*PROVIDED RECORDS*.
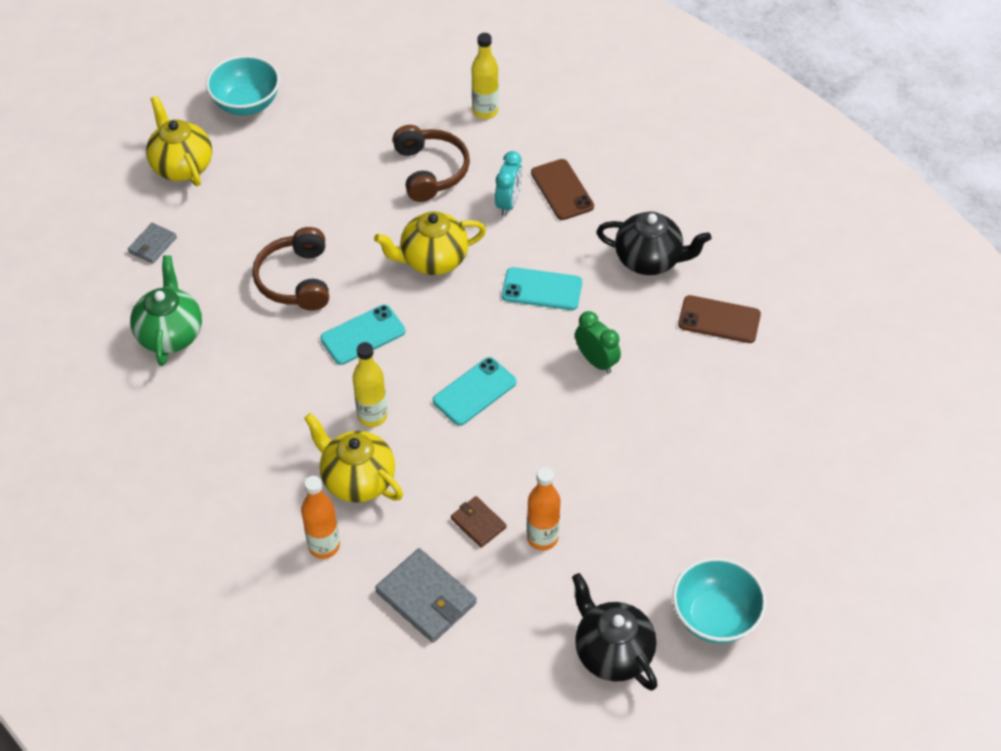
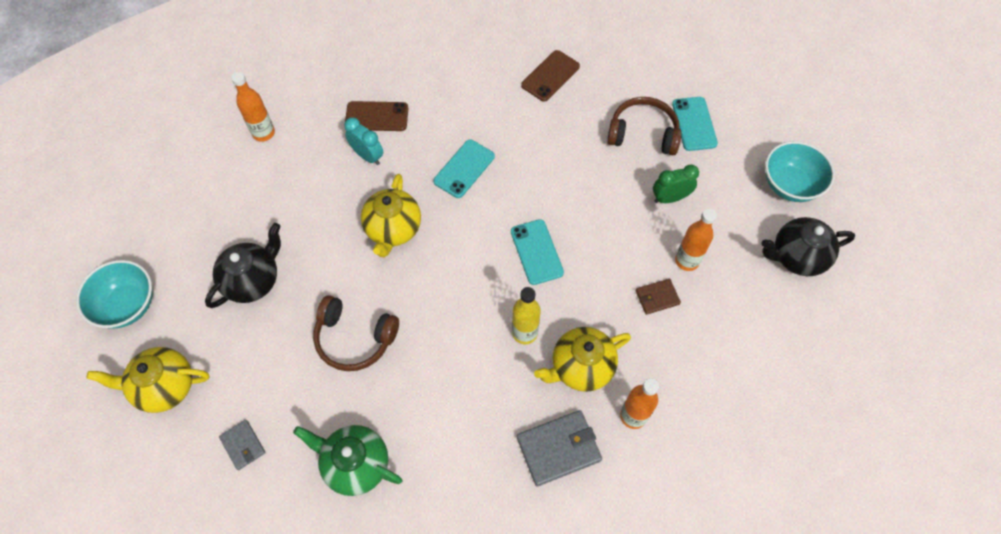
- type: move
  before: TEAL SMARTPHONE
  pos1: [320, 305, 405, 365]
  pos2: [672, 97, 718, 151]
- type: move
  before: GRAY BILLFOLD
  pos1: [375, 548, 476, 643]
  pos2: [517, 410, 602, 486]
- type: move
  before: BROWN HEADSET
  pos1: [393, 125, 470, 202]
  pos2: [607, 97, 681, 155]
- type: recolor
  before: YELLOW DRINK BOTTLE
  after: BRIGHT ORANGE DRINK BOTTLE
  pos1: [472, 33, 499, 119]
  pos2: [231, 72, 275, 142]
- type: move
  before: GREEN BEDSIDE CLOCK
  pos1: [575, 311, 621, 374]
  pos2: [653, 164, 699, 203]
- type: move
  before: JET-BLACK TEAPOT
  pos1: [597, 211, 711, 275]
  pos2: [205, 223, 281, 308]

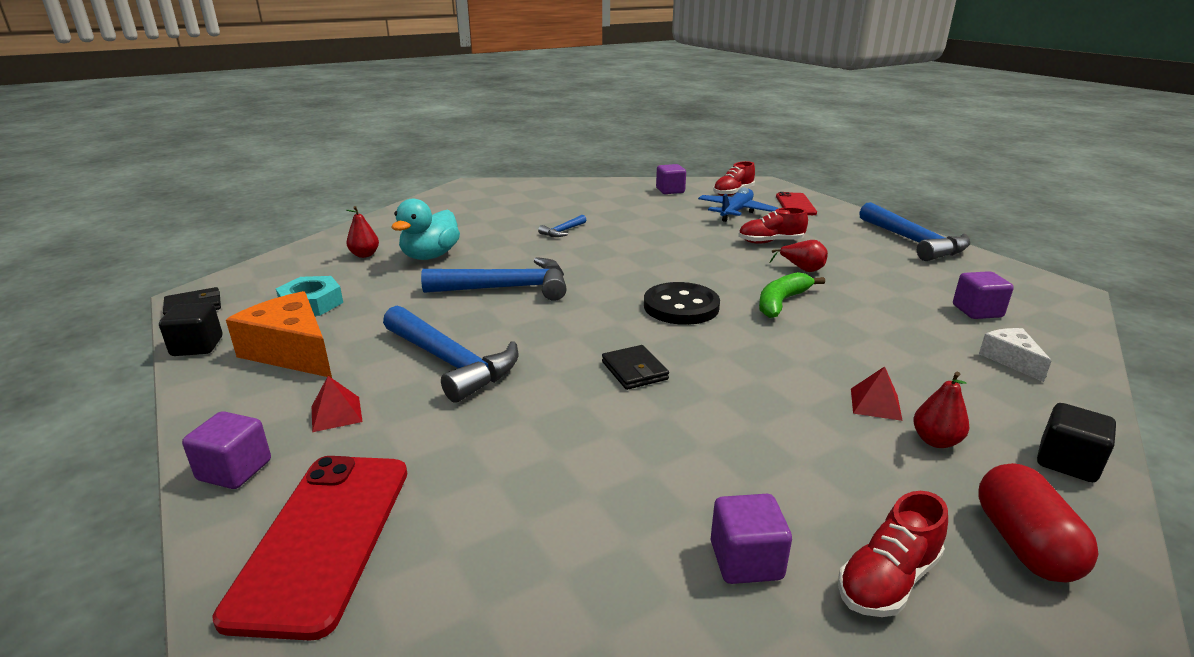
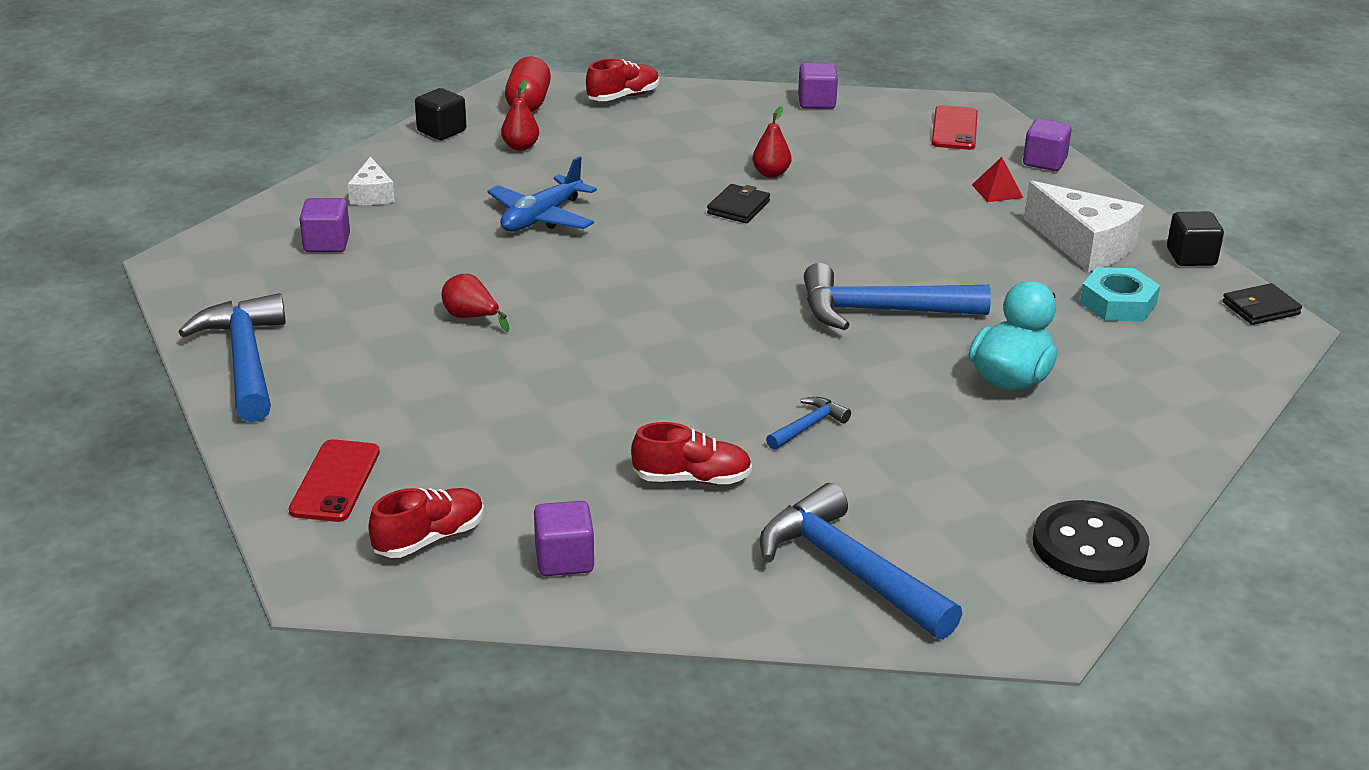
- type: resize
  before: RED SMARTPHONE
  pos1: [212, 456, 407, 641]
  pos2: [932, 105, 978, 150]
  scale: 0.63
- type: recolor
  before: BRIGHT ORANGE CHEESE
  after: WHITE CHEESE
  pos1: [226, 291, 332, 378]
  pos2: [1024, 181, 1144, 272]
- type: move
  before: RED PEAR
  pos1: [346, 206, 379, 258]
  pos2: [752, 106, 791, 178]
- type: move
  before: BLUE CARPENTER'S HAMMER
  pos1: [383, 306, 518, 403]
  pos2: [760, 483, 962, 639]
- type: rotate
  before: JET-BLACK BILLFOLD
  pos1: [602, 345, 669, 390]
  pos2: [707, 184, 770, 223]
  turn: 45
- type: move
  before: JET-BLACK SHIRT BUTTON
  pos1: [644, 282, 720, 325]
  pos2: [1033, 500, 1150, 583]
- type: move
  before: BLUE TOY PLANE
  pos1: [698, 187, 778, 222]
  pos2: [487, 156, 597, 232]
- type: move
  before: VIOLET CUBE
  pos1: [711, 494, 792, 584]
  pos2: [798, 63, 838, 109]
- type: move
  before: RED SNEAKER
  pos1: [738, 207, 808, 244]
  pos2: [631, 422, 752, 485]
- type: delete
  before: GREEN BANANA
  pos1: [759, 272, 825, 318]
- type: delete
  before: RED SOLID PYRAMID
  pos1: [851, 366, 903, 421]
==
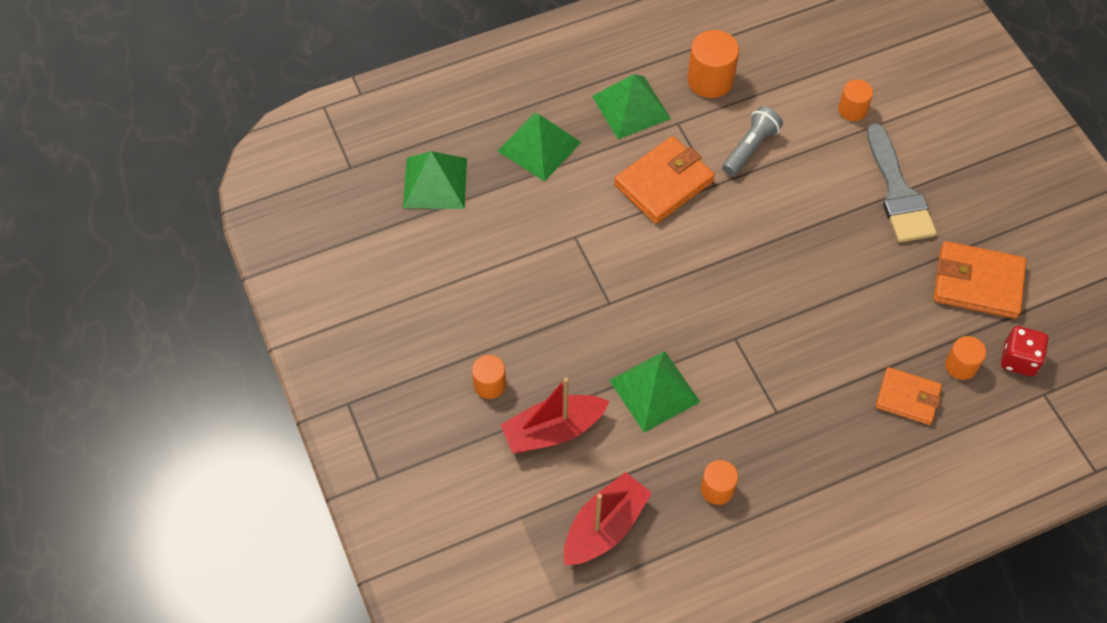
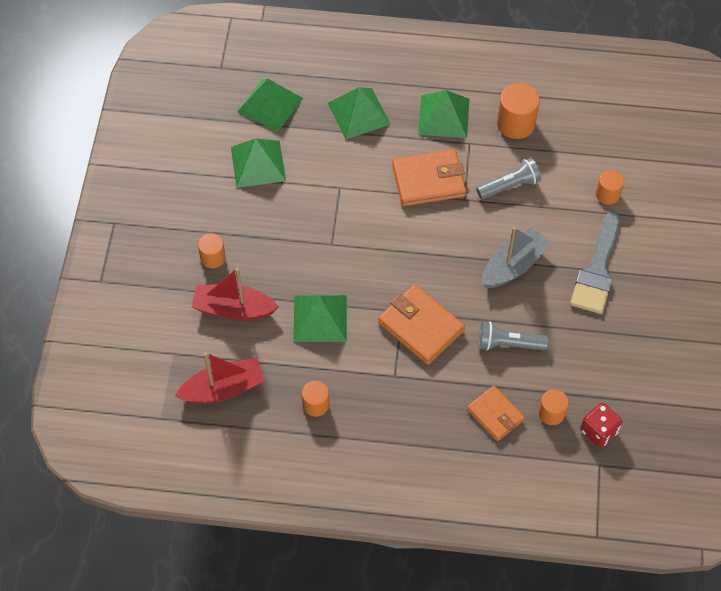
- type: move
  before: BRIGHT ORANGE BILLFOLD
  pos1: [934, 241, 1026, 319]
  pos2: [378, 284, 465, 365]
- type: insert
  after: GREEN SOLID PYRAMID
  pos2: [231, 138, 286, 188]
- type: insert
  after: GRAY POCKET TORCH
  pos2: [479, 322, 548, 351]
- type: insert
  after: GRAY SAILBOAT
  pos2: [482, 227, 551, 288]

*TASK INSTRUCTIONS*. Show every line above in which the word "DRINK" is found.

*RESULT OF THIS EXERCISE*.
  before: YELLOW DRINK BOTTLE
  after: BRIGHT ORANGE DRINK BOTTLE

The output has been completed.